→ DIRECTIONS FOR THIS TASK
Transcribe each of the following records line for line, keeping every word, letter, and mark unchanged.

→ ENTRIES SUPPLIED
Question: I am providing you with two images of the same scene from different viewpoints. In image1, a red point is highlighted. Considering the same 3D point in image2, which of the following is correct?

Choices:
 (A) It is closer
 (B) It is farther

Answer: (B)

→ IN RESPONSE
Question: I am providing you with two images of the same scene from different viewpoints. In image1, a red point is highlighted. Considering the same 3D point in image2, which of the following is correct?

Choices:
 (A) It is closer
 (B) It is farther

Answer: (B)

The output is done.